--- Exercise ---
Wherever the word "blue" turns up in a line of the entries, copy that line.

(Image change detection data)
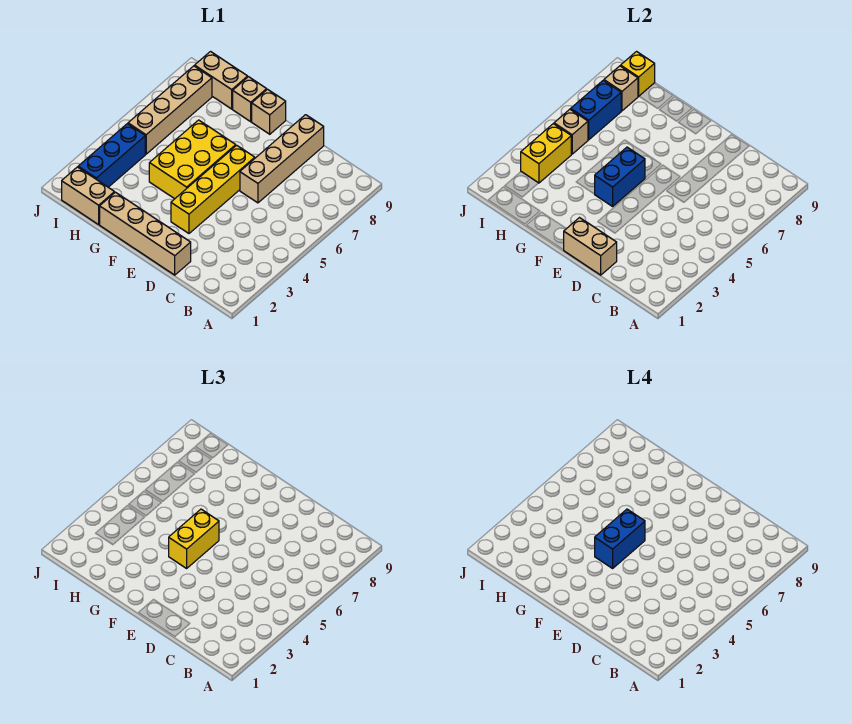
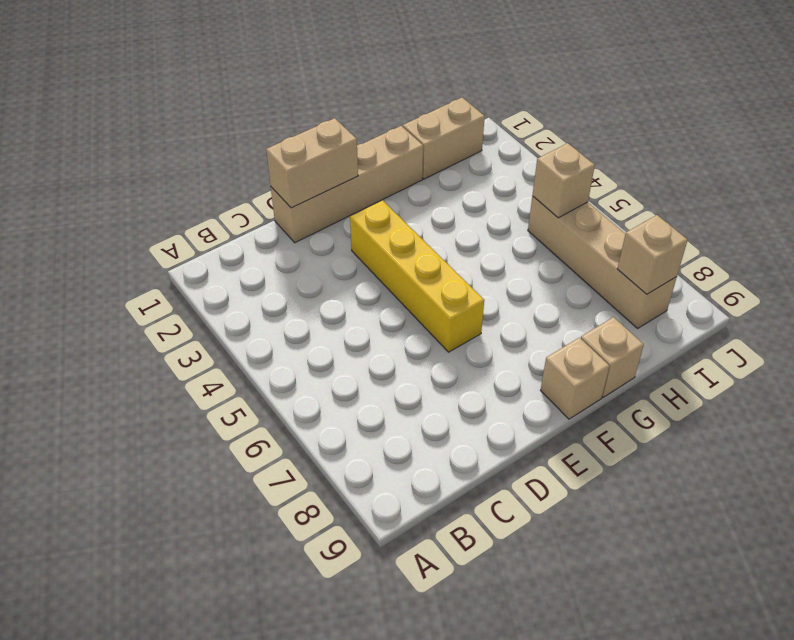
none -> tan brick D6:D9 level 1
none -> yellow brick F4:G6 level 1
none -> tan brick H9:I9 level 1

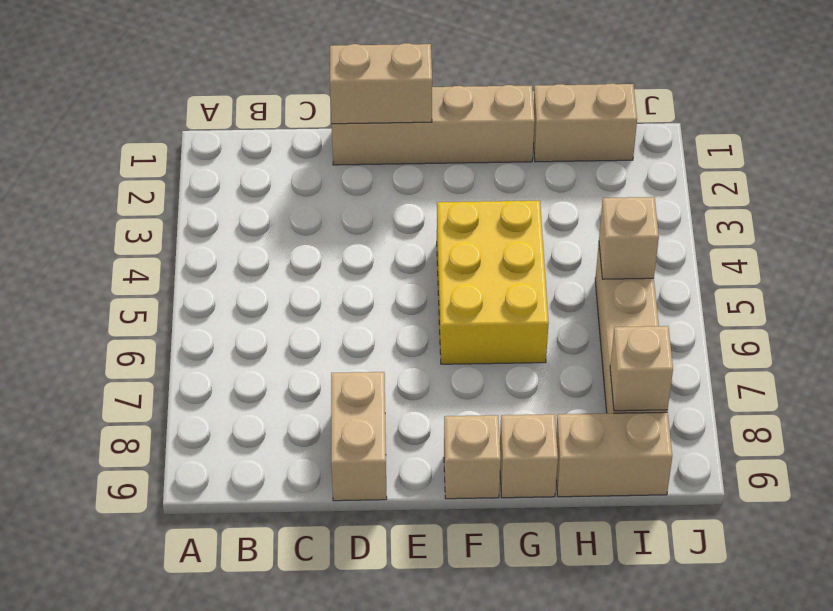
tan brick D8:D9 level 1 -> tan brick D6:D9 level 1
none -> yellow brick E3:E6 level 1
none -> blue brick I2:I4 level 1
none -> blue brick F4:F5 level 2

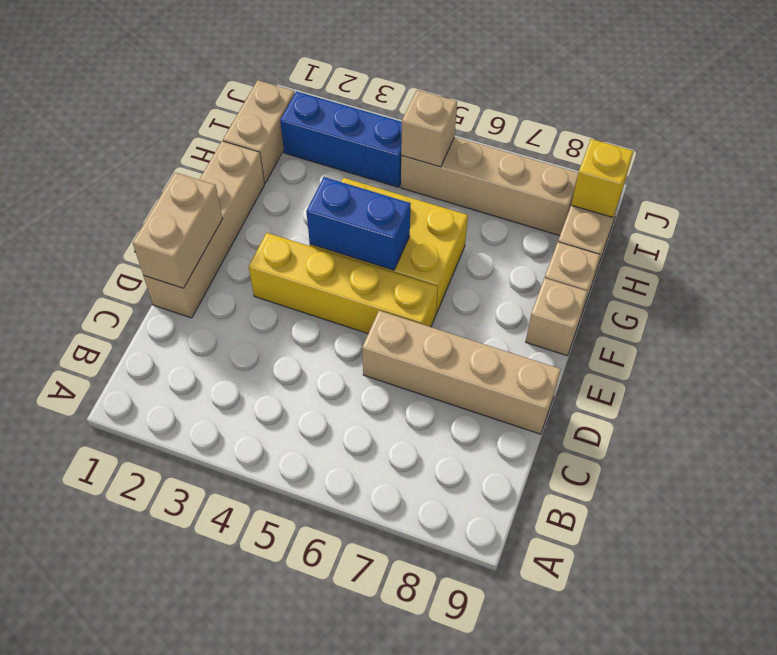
none -> yellow brick I3:I4 level 2
none -> blue brick I6:I7 level 2
none -> tan brick I8 level 2

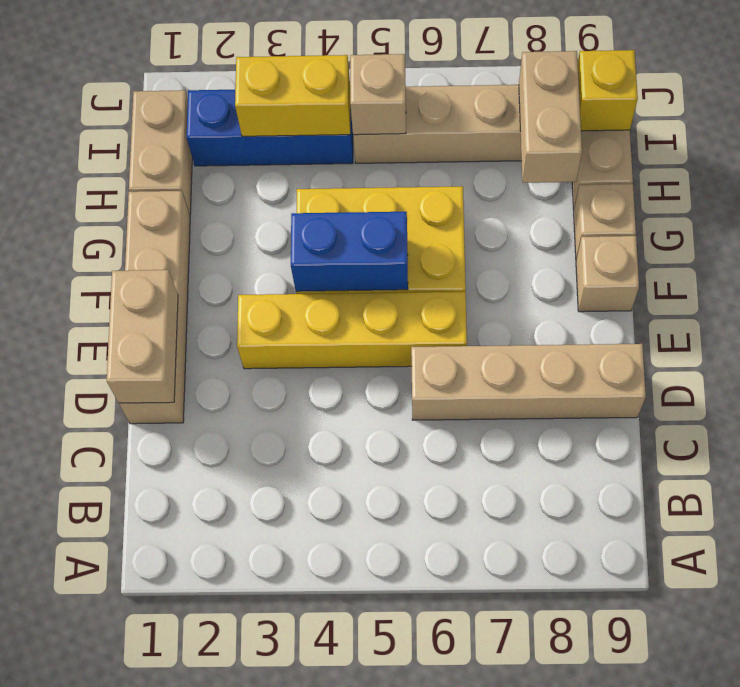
tan brick H8:I8 level 2 -> tan brick I8 level 2
none -> blue brick I6:I7 level 2
none -> yellow brick F4:F5 level 3
none -> blue brick F4:F5 level 4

--- Task answer ---
none -> blue brick I2:I4 level 1
none -> blue brick F4:F5 level 2
none -> blue brick I6:I7 level 2
none -> blue brick I6:I7 level 2
none -> blue brick F4:F5 level 4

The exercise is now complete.